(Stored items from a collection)
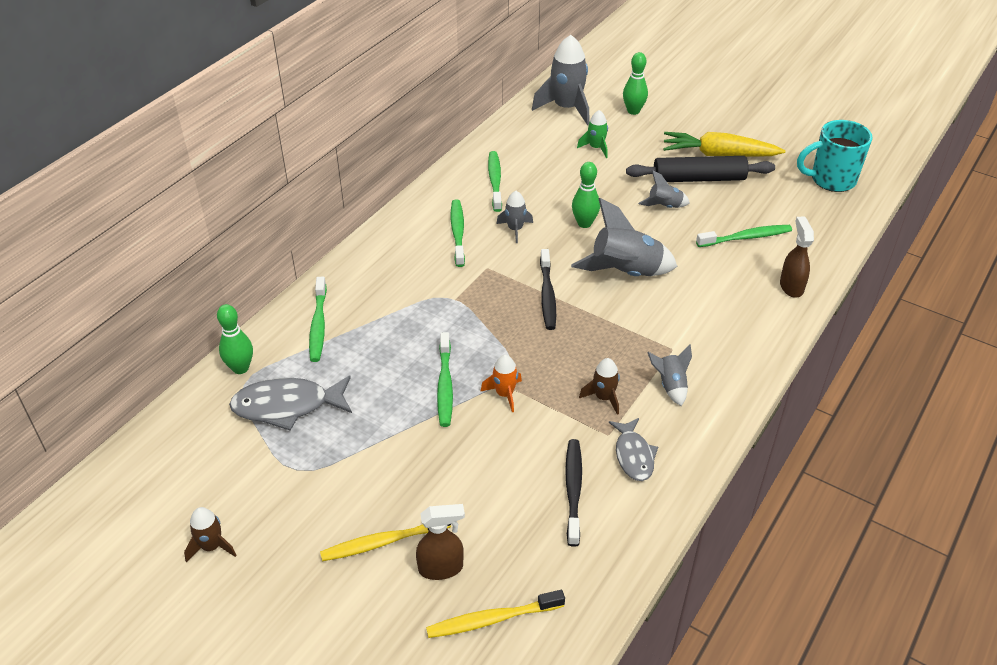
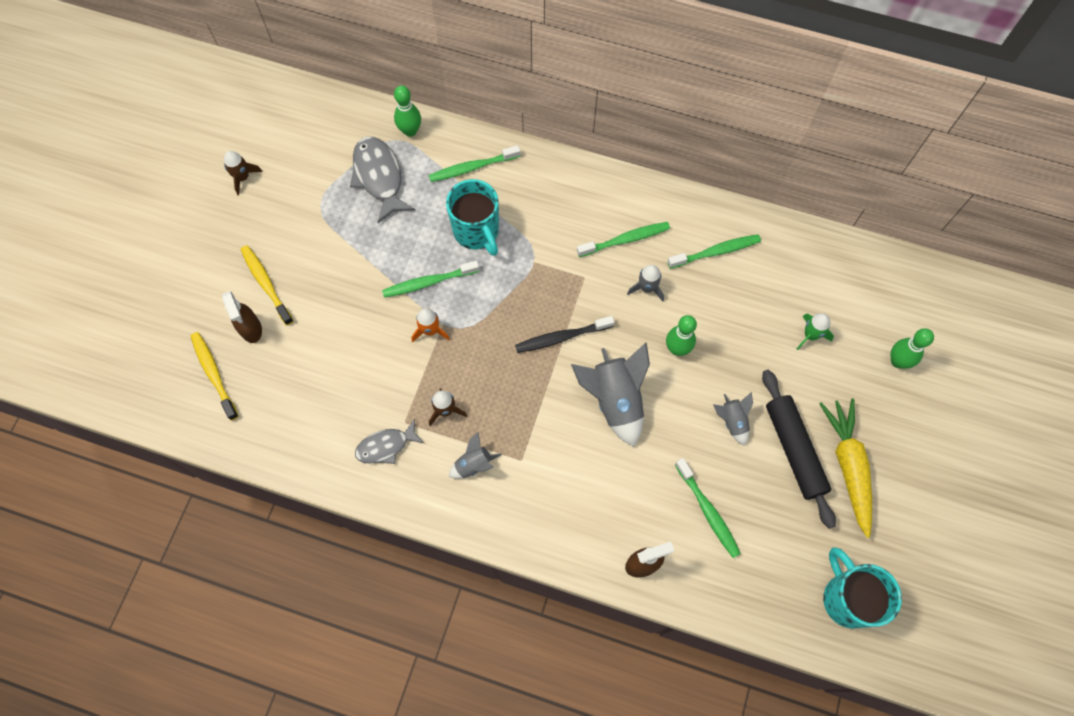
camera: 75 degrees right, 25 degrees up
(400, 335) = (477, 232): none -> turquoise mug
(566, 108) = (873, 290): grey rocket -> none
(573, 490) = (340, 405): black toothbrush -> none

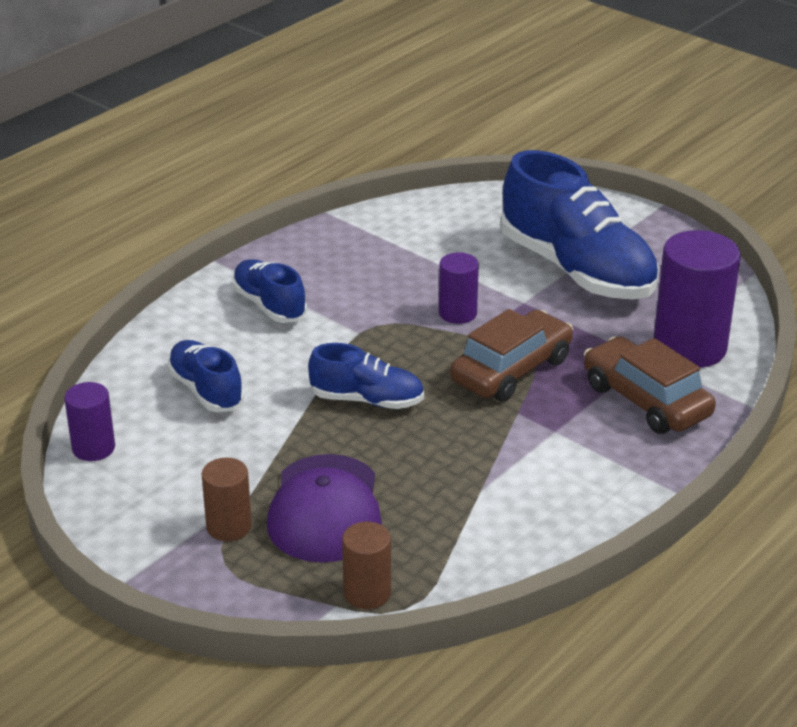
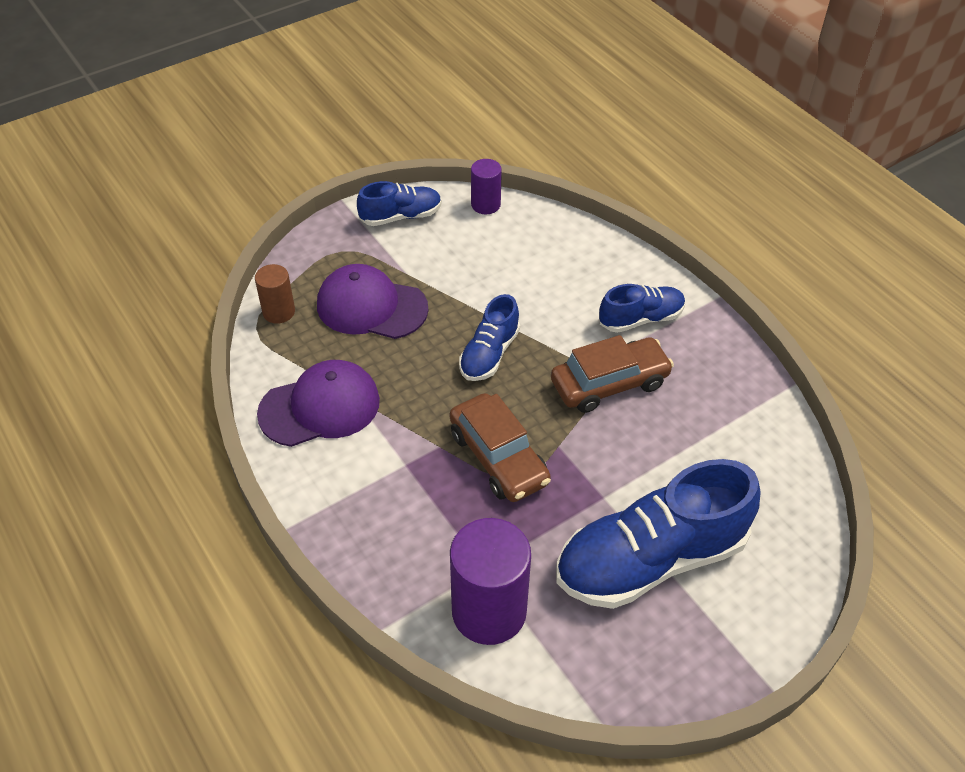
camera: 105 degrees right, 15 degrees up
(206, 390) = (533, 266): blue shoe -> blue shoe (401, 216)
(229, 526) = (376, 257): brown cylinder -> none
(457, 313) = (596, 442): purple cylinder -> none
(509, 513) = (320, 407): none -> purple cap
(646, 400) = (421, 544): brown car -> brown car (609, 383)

What you should do. Each line above with the string "none" in it should be located and copied.

Exercise output.
(400, 335) = (477, 232): none -> turquoise mug
(566, 108) = (873, 290): grey rocket -> none
(573, 490) = (340, 405): black toothbrush -> none
(229, 526) = (376, 257): brown cylinder -> none
(457, 313) = (596, 442): purple cylinder -> none
(509, 513) = (320, 407): none -> purple cap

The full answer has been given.